→ **Work task**:
Each line of the data below should be restated exactly, with images left out.

[Image change detection data]
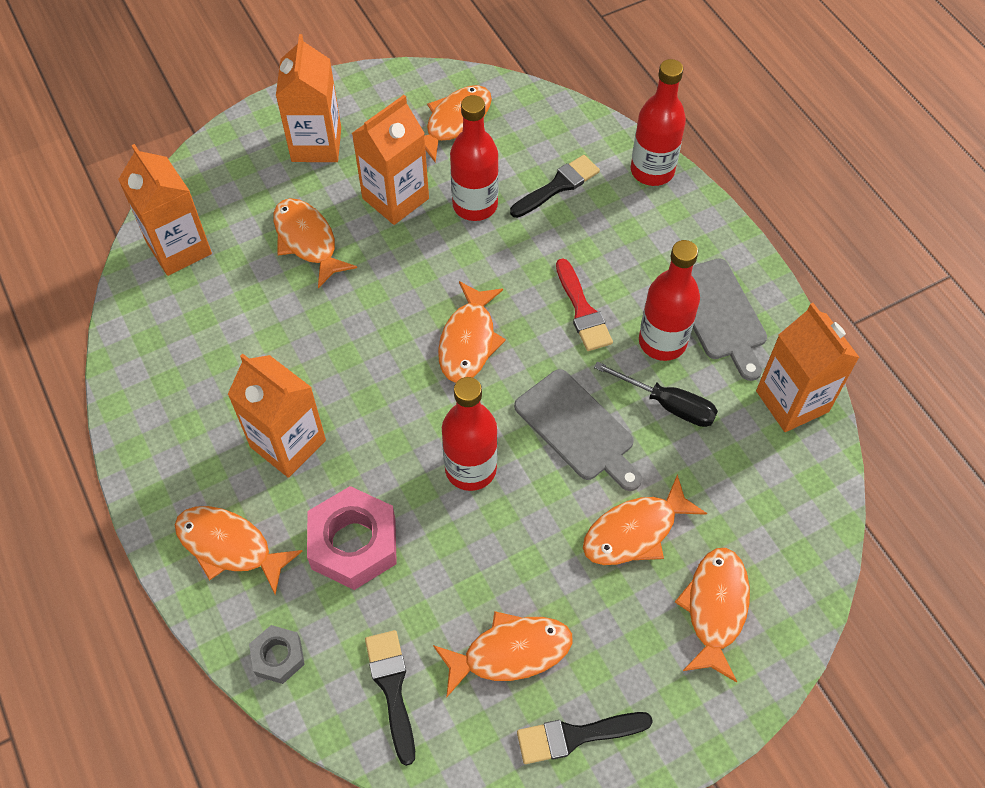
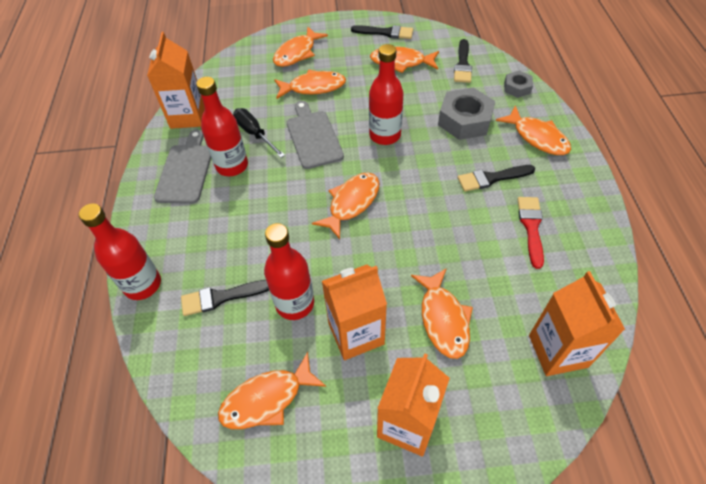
camera: 155 degrees left, 5 degrees down
(288, 443) = (492, 178): orange carton -> black brush
(354, 543) = (464, 120): pink nut -> grey nut
(582, 310) = (267, 199): red brush -> red brush (531, 227)

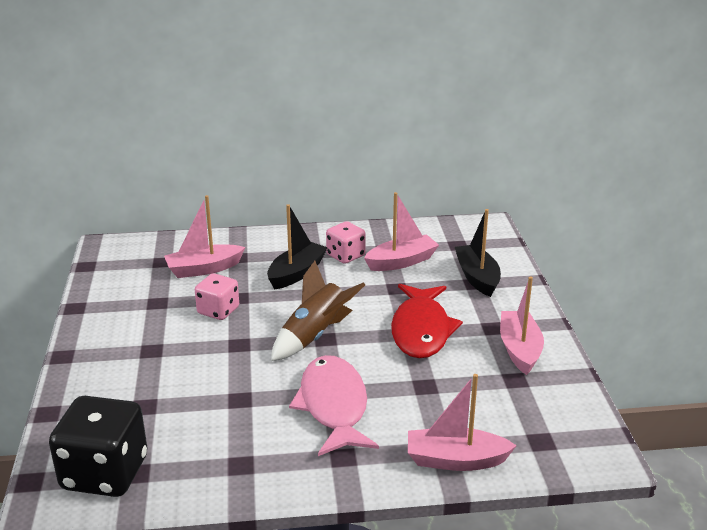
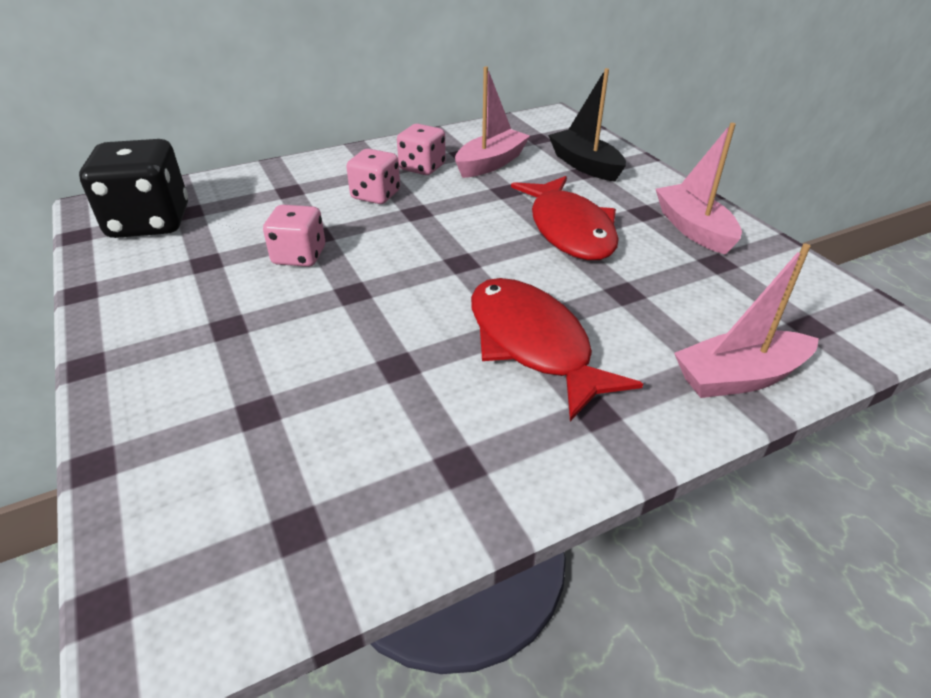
camera: 20 degrees left, 10 degrees up
(105, 473) = (243, 546): black dice -> black dice (150, 222)
(204, 269) = (251, 210): pink boat -> none
(296, 273) = (375, 195): black boat -> pink dice
(315, 336) = (447, 261): brown rocket -> none
(333, 406) = (532, 344): pink fish -> red fish

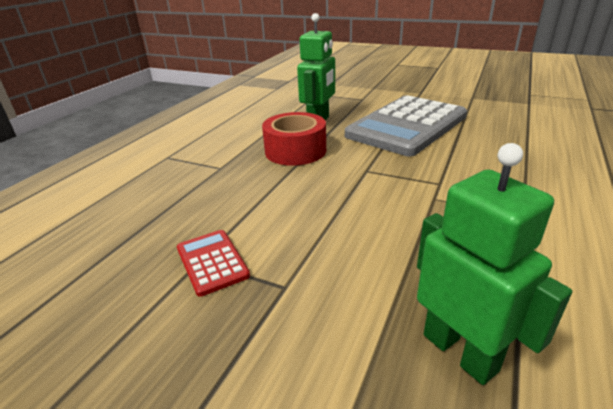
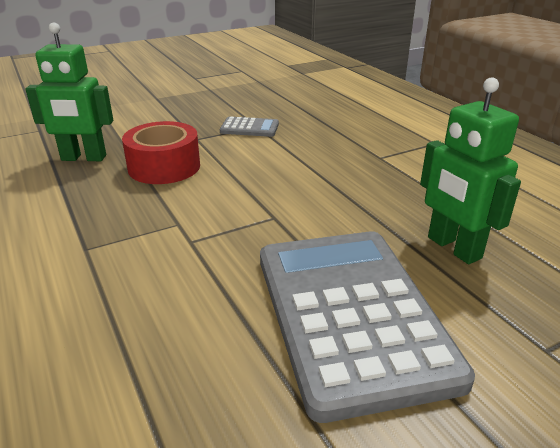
camera: 125 degrees right, 0 degrees up
(212, 262) = (249, 128): red calculator -> grey calculator
(295, 151) = (371, 199): red tape -> red tape (164, 167)

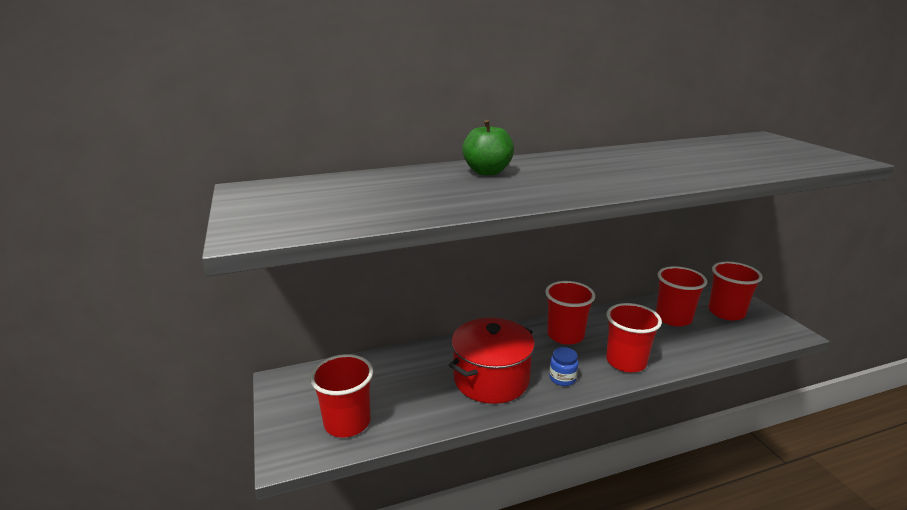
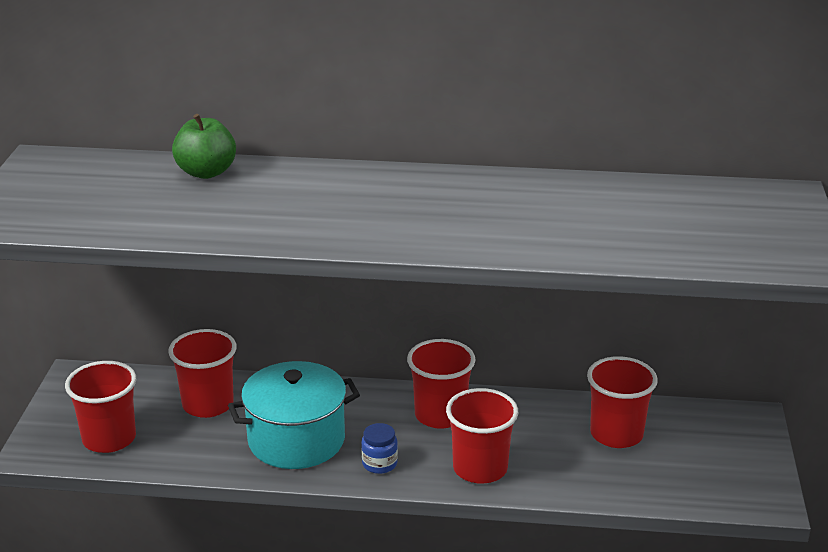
camera: 25 degrees right, 5 degrees up
(487, 172) = (304, 185): green apple -> green apple (206, 172)
(491, 379) = (296, 440): red pot -> turquoise pot
(726, 312) = (707, 448): red cup -> red cup (208, 404)

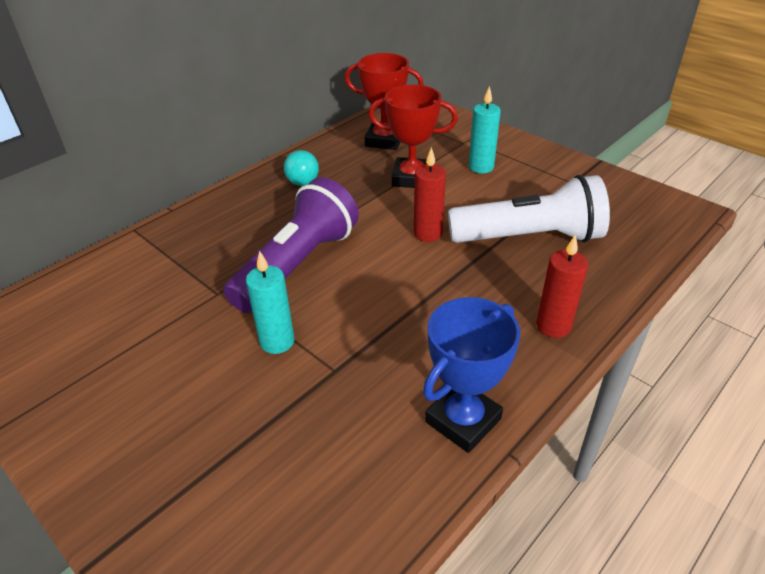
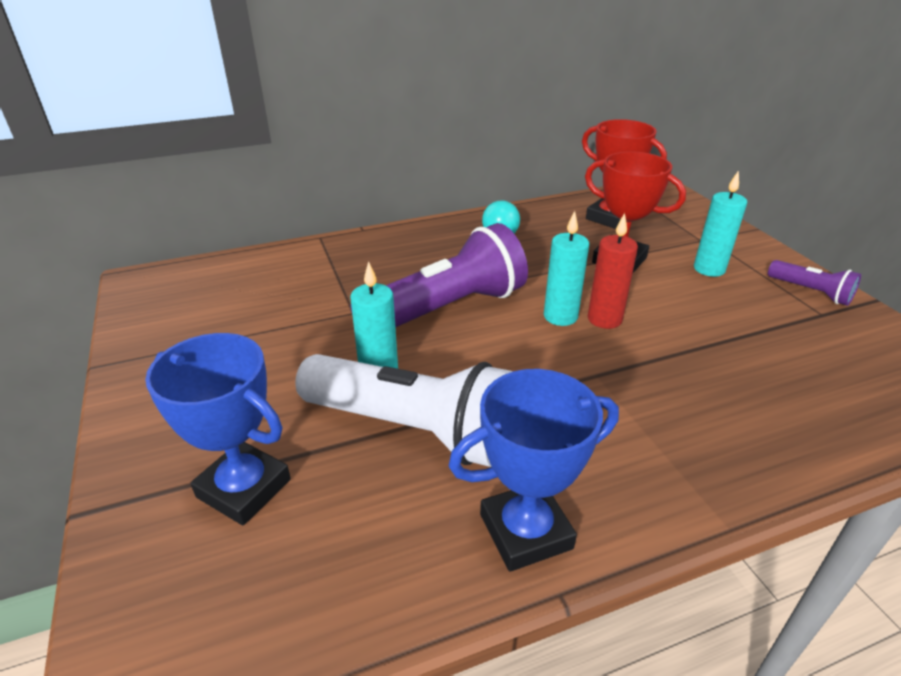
camera: 25 degrees right, 5 degrees down
(227, 480) = (244, 488): none -> blue trophy
(393, 242) = (560, 316): none -> turquoise candle
(529, 237) = (729, 358): white flashlight -> white flashlight (413, 429)
(553, 326) = (705, 467): red candle -> none
(557, 166) = (811, 292): none -> purple flashlight

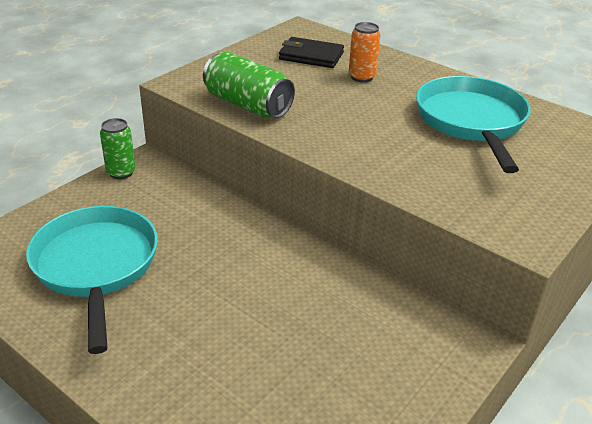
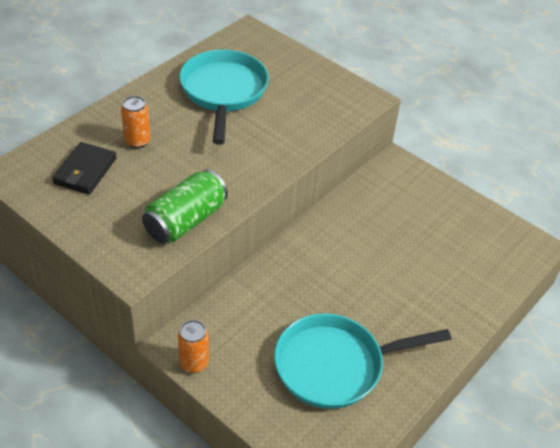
camera: 90 degrees left, 10 degrees up
(121, 172) = (194, 363): green can -> orange can
(471, 122) = (223, 92): turquoise pan -> turquoise pan turned 90 degrees clockwise

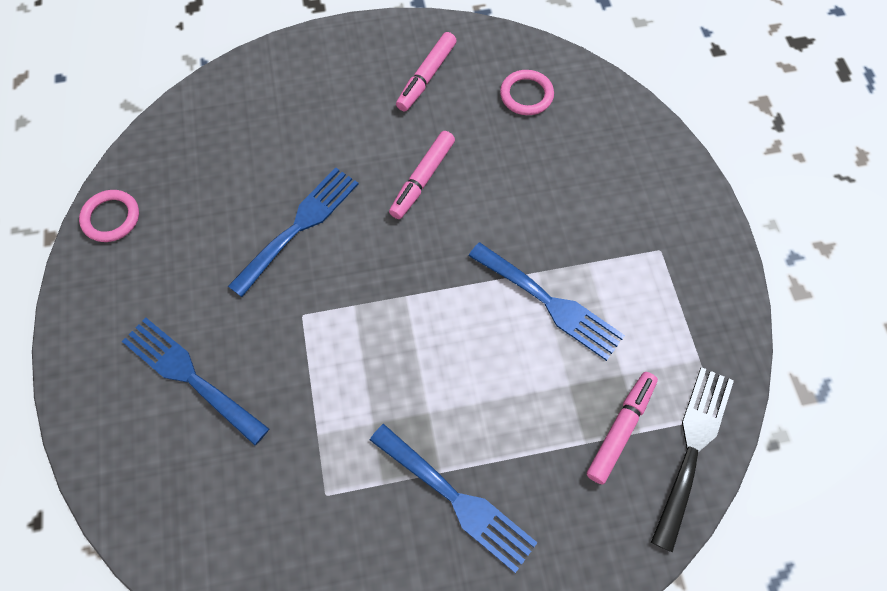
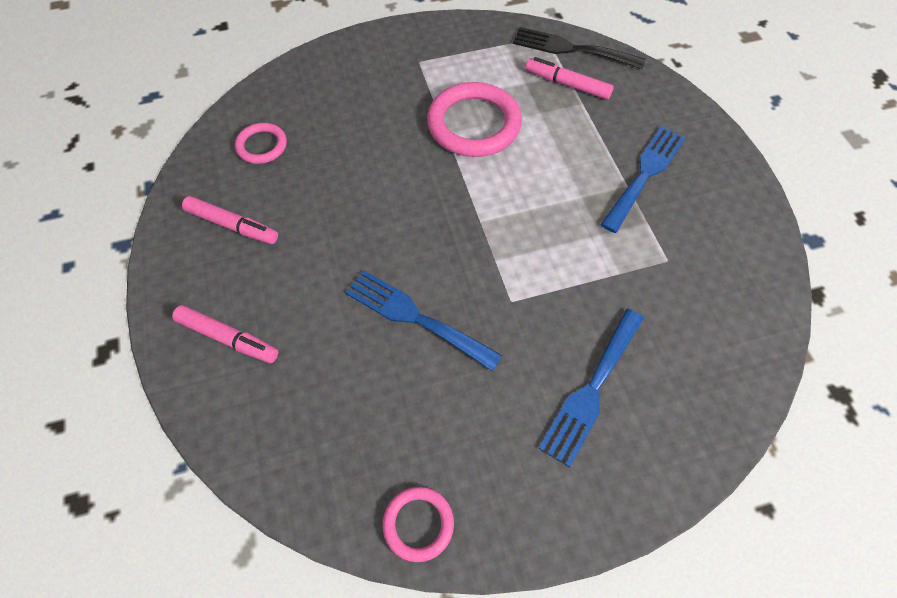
camera: 95 degrees left, 5 degrees down
(422, 179) = (357, 219): pink marker -> pink marker (228, 338)
(550, 303) = (474, 124): blue fork -> pink ring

→ **Exercise solution**:
camera: 155 degrees left, 5 degrees down
(288, 443) = (492, 178): orange carton -> black brush
(354, 543) = (464, 120): pink nut -> grey nut
(582, 310) = (267, 199): red brush -> red brush (531, 227)

camera: 20 degrees left, 10 degrees up
(105, 473) = (243, 546): black dice -> black dice (150, 222)
(204, 269) = (251, 210): pink boat -> none
(296, 273) = (375, 195): black boat -> pink dice
(315, 336) = (447, 261): brown rocket -> none
(333, 406) = (532, 344): pink fish -> red fish

camera: 125 degrees right, 0 degrees up
(212, 262) = (249, 128): red calculator -> grey calculator
(295, 151) = (371, 199): red tape -> red tape (164, 167)

camera: 25 degrees right, 5 degrees up
(487, 172) = (304, 185): green apple -> green apple (206, 172)
(491, 379) = (296, 440): red pot -> turquoise pot
(726, 312) = (707, 448): red cup -> red cup (208, 404)

camera: 25 degrees right, 5 degrees down
(227, 480) = (244, 488): none -> blue trophy
(393, 242) = (560, 316): none -> turquoise candle
(529, 237) = (729, 358): white flashlight -> white flashlight (413, 429)
(553, 326) = (705, 467): red candle -> none
(557, 166) = (811, 292): none -> purple flashlight

camera: 90 degrees left, 10 degrees up
(121, 172) = (194, 363): green can -> orange can
(471, 122) = (223, 92): turquoise pan -> turquoise pan turned 90 degrees clockwise

camera: 95 degrees left, 5 degrees down
(422, 179) = (357, 219): pink marker -> pink marker (228, 338)
(550, 303) = (474, 124): blue fork -> pink ring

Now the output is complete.